# GIVEN INFORMATION:
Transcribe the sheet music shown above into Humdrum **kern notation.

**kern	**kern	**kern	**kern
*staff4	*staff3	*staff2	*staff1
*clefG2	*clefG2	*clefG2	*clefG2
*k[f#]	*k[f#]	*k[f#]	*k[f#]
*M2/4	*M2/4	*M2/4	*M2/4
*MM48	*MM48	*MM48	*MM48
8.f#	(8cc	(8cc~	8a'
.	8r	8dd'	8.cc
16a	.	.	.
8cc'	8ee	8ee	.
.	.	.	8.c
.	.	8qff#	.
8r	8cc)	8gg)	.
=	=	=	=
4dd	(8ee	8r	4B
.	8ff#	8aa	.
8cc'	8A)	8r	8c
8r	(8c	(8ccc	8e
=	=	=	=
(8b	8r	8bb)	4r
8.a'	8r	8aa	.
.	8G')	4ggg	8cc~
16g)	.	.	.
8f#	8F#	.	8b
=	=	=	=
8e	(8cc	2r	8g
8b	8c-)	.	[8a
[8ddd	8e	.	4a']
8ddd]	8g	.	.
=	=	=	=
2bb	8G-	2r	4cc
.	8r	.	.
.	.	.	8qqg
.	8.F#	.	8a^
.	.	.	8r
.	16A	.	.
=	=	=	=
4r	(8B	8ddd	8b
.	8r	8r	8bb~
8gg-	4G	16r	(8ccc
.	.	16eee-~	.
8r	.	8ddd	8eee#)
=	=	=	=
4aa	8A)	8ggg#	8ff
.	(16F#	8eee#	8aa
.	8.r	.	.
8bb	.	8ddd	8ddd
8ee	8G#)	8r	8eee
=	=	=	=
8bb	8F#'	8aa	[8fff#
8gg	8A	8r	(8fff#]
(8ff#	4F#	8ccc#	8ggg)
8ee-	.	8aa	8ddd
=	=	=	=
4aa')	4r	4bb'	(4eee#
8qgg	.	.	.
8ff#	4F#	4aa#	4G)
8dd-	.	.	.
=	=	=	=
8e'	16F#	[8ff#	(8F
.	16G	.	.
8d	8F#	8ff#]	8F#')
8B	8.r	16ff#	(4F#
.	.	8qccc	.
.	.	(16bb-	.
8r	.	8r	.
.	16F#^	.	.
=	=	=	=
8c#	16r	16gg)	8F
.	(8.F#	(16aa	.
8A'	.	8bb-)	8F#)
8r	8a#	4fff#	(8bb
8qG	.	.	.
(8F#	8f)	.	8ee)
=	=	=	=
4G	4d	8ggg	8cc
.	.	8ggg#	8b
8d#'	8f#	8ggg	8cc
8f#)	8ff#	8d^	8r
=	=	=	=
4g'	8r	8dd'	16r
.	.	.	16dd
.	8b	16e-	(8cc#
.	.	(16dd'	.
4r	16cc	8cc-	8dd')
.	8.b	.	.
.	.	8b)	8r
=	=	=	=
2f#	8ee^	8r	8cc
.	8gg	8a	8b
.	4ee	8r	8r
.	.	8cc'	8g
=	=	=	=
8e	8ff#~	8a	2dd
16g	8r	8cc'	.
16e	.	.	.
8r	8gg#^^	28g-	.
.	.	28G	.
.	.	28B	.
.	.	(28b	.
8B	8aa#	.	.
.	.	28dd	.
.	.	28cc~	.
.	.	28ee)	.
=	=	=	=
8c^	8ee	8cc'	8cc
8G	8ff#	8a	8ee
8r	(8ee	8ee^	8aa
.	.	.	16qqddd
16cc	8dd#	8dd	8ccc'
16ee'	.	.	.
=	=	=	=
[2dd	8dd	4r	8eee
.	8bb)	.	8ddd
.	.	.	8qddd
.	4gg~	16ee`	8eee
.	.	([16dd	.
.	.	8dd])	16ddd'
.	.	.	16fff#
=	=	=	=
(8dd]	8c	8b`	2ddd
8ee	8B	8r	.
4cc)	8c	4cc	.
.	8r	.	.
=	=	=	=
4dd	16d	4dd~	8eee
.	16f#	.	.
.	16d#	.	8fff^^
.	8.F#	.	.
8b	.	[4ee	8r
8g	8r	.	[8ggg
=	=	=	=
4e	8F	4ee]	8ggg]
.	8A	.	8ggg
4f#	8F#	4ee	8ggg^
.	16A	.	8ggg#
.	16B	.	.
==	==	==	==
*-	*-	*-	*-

# DIRECTION:
Put each line of the records above into a JSON list of strings, one string per line, and leave out any blank lines.

# OUTPUT OF THE TASK:
[
  "Transcribe the sheet music shown above into Humdrum **kern notation.",
  "**kern\t**kern\t**kern\t**kern",
  "*staff4\t*staff3\t*staff2\t*staff1",
  "*clefG2\t*clefG2\t*clefG2\t*clefG2",
  "*k[f#]\t*k[f#]\t*k[f#]\t*k[f#]",
  "*M2/4\t*M2/4\t*M2/4\t*M2/4",
  "*MM48\t*MM48\t*MM48\t*MM48",
  "8.f#\t(8cc\t(8cc~\t8a'",
  ".\t8r\t8dd'\t8.cc",
  "16a\t.\t.\t.",
  "8cc'\t8ee\t8ee\t.",
  ".\t.\t.\t8.c",
  ".\t.\t8qff#\t.",
  "8r\t8cc)\t8gg)\t.",
  "=\t=\t=\t=",
  "4dd\t(8ee\t8r\t4B",
  ".\t8ff#\t8aa\t.",
  "8cc'\t8A)\t8r\t8c",
  "8r\t(8c\t(8ccc\t8e",
  "=\t=\t=\t=",
  "(8b\t8r\t8bb)\t4r",
  "8.a'\t8r\t8aa\t.",
  ".\t8G')\t4ggg\t8cc~",
  "16g)\t.\t.\t.",
  "8f#\t8F#\t.\t8b",
  "=\t=\t=\t=",
  "8e\t(8cc\t2r\t8g",
  "8b\t8c-)\t.\t[8a",
  "[8ddd\t8e\t.\t4a']",
  "8ddd]\t8g\t.\t.",
  "=\t=\t=\t=",
  "2bb\t8G-\t2r\t4cc",
  ".\t8r\t.\t.",
  ".\t.\t.\t8qqg",
  ".\t8.F#\t.\t8a^",
  ".\t.\t.\t8r",
  ".\t16A\t.\t.",
  "=\t=\t=\t=",
  "4r\t(8B\t8ddd\t8b",
  ".\t8r\t8r\t8bb~",
  "8gg-\t4G\t16r\t(8ccc",
  ".\t.\t16eee-~\t.",
  "8r\t.\t8ddd\t8eee#)",
  "=\t=\t=\t=",
  "4aa\t8A)\t8ggg#\t8ff",
  ".\t(16F#\t8eee#\t8aa",
  ".\t8.r\t.\t.",
  "8bb\t.\t8ddd\t8ddd",
  "8ee\t8G#)\t8r\t8eee",
  "=\t=\t=\t=",
  "8bb\t8F#'\t8aa\t[8fff#",
  "8gg\t8A\t8r\t(8fff#]",
  "(8ff#\t4F#\t8ccc#\t8ggg)",
  "8ee-\t.\t8aa\t8ddd",
  "=\t=\t=\t=",
  "4aa')\t4r\t4bb'\t(4eee#",
  "8qgg\t.\t.\t.",
  "8ff#\t4F#\t4aa#\t4G)",
  "8dd-\t.\t.\t.",
  "=\t=\t=\t=",
  "8e'\t16F#\t[8ff#\t(8F",
  ".\t16G\t.\t.",
  "8d\t8F#\t8ff#]\t8F#')",
  "8B\t8.r\t16ff#\t(4F#",
  ".\t.\t8qccc\t.",
  ".\t.\t(16bb-\t.",
  "8r\t.\t8r\t.",
  ".\t16F#^\t.\t.",
  "=\t=\t=\t=",
  "8c#\t16r\t16gg)\t8F",
  ".\t(8.F#\t(16aa\t.",
  "8A'\t.\t8bb-)\t8F#)",
  "8r\t8a#\t4fff#\t(8bb",
  "8qG\t.\t.\t.",
  "(8F#\t8f)\t.\t8ee)",
  "=\t=\t=\t=",
  "4G\t4d\t8ggg\t8cc",
  ".\t.\t8ggg#\t8b",
  "8d#'\t8f#\t8ggg\t8cc",
  "8f#)\t8ff#\t8d^\t8r",
  "=\t=\t=\t=",
  "4g'\t8r\t8dd'\t16r",
  ".\t.\t.\t16dd",
  ".\t8b\t16e-\t(8cc#",
  ".\t.\t(16dd'\t.",
  "4r\t16cc\t8cc-\t8dd')",
  ".\t8.b\t.\t.",
  ".\t.\t8b)\t8r",
  "=\t=\t=\t=",
  "2f#\t8ee^\t8r\t8cc",
  ".\t8gg\t8a\t8b",
  ".\t4ee\t8r\t8r",
  ".\t.\t8cc'\t8g",
  "=\t=\t=\t=",
  "8e\t8ff#~\t8a\t2dd",
  "16g\t8r\t8cc'\t.",
  "16e\t.\t.\t.",
  "8r\t8gg#^^\t28g-\t.",
  ".\t.\t28G\t.",
  ".\t.\t28B\t.",
  ".\t.\t(28b\t.",
  "8B\t8aa#\t.\t.",
  ".\t.\t28dd\t.",
  ".\t.\t28cc~\t.",
  ".\t.\t28ee)\t.",
  "=\t=\t=\t=",
  "8c^\t8ee\t8cc'\t8cc",
  "8G\t8ff#\t8a\t8ee",
  "8r\t(8ee\t8ee^\t8aa",
  ".\t.\t.\t16qqddd",
  "16cc\t8dd#\t8dd\t8ccc'",
  "16ee'\t.\t.\t.",
  "=\t=\t=\t=",
  "[2dd\t8dd\t4r\t8eee",
  ".\t8bb)\t.\t8ddd",
  ".\t.\t.\t8qddd",
  ".\t4gg~\t16ee`\t8eee",
  ".\t.\t([16dd\t.",
  ".\t.\t8dd])\t16ddd'",
  ".\t.\t.\t16fff#",
  "=\t=\t=\t=",
  "(8dd]\t8c\t8b`\t2ddd",
  "8ee\t8B\t8r\t.",
  "4cc)\t8c\t4cc\t.",
  ".\t8r\t.\t.",
  "=\t=\t=\t=",
  "4dd\t16d\t4dd~\t8eee",
  ".\t16f#\t.\t.",
  ".\t16d#\t.\t8fff^^",
  ".\t8.F#\t.\t.",
  "8b\t.\t[4ee\t8r",
  "8g\t8r\t.\t[8ggg",
  "=\t=\t=\t=",
  "4e\t8F\t4ee]\t8ggg]",
  ".\t8A\t.\t8ggg",
  "4f#\t8F#\t4ee\t8ggg^",
  ".\t16A\t.\t8ggg#",
  ".\t16B\t.\t.",
  "==\t==\t==\t==",
  "*-\t*-\t*-\t*-"
]